Task data:
---
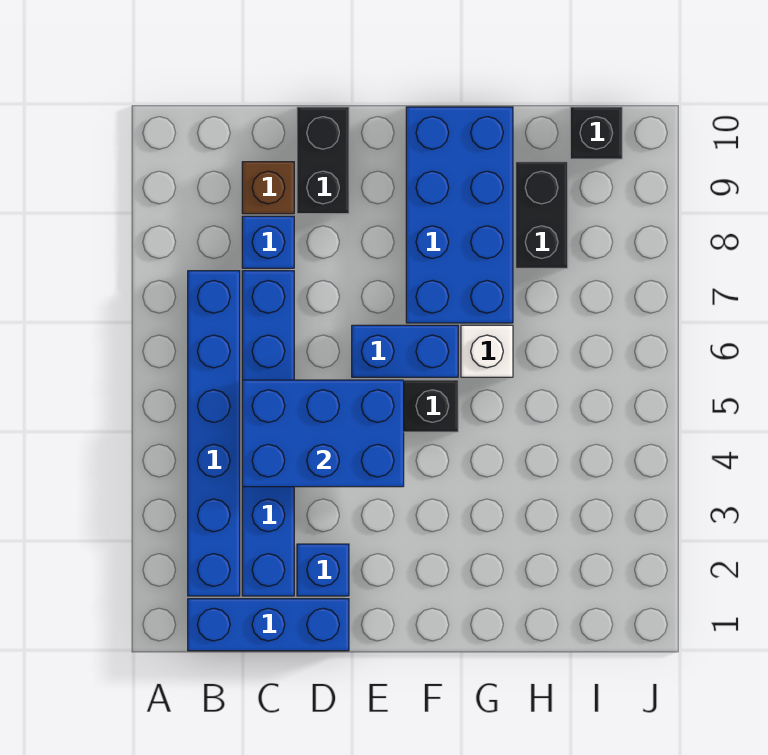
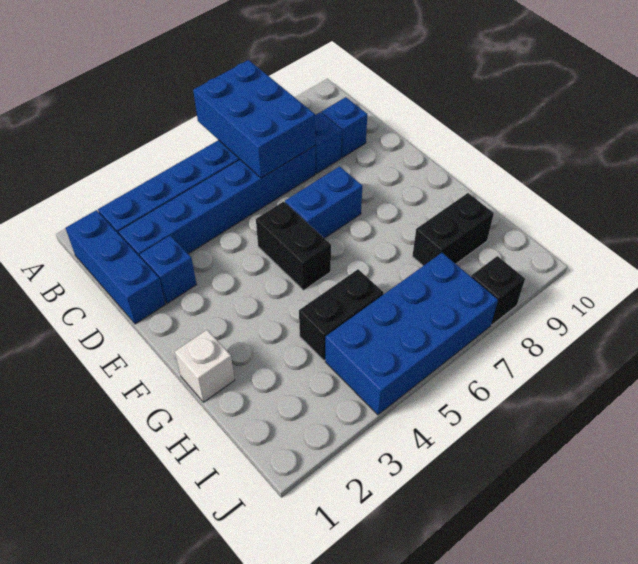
blue brick C4:E5 level 2 -> blue brick A6:C7 level 2
brown brick C9 level 1 -> blue brick C9 level 1
black brick D9:D10 level 1 -> black brick H4:H5 level 1
blue brick E6:F6 level 1 -> blue brick E6:E7 level 1
blue brick F7:G10 level 1 -> blue brick I4:J7 level 1
white brick G6 level 1 -> white brick G1 level 1
black brick I10 level 1 -> black brick J8 level 1

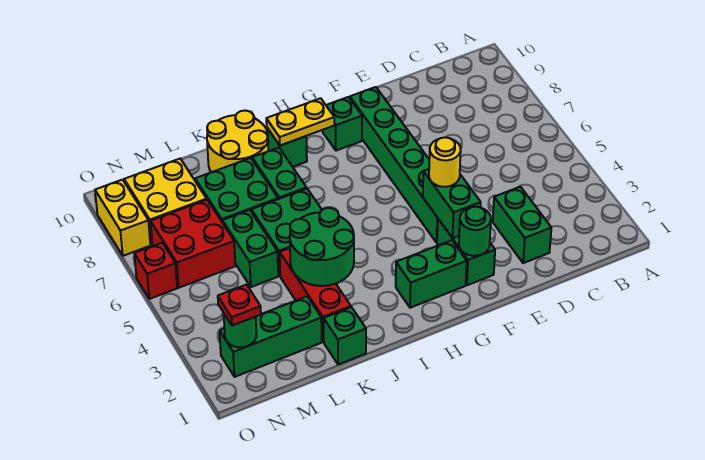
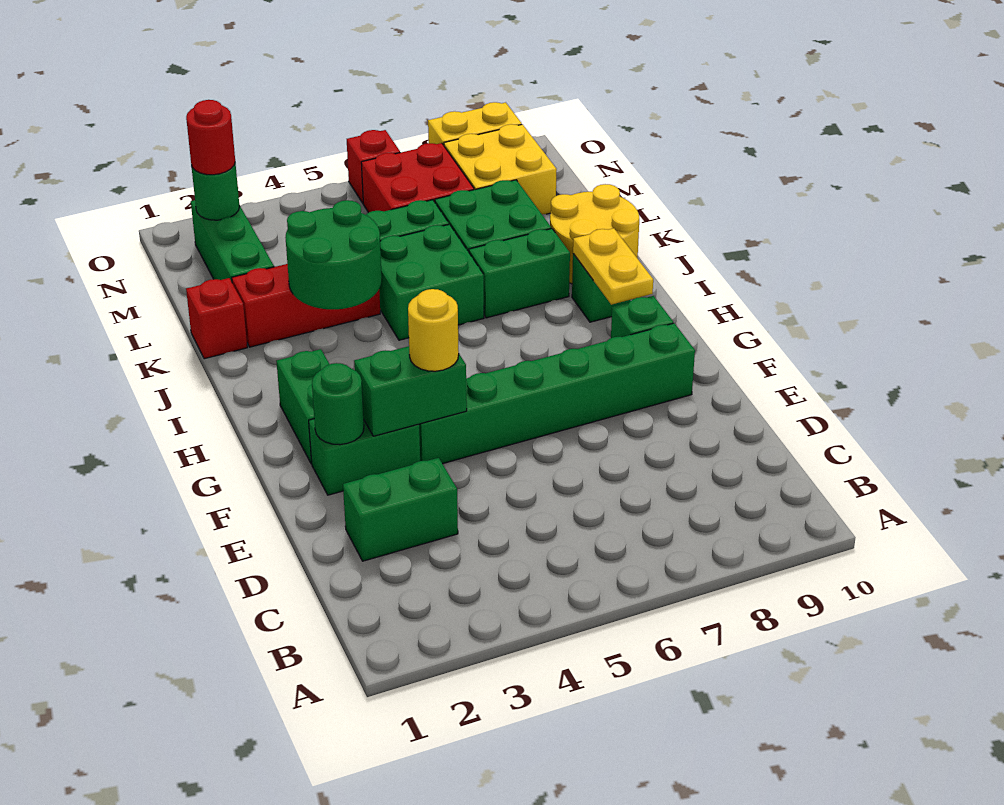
green brick K1 level 1 -> red brick K1 level 1
red plate N2 level 3 -> red round brick N2 level 3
---
Work instruction: What is needed is every record above printed exactly, with no pictures.

The completed task:
blue brick C4:E5 level 2 -> blue brick A6:C7 level 2
brown brick C9 level 1 -> blue brick C9 level 1
black brick D9:D10 level 1 -> black brick H4:H5 level 1
blue brick E6:F6 level 1 -> blue brick E6:E7 level 1
blue brick F7:G10 level 1 -> blue brick I4:J7 level 1
white brick G6 level 1 -> white brick G1 level 1
black brick I10 level 1 -> black brick J8 level 1

green brick K1 level 1 -> red brick K1 level 1
red plate N2 level 3 -> red round brick N2 level 3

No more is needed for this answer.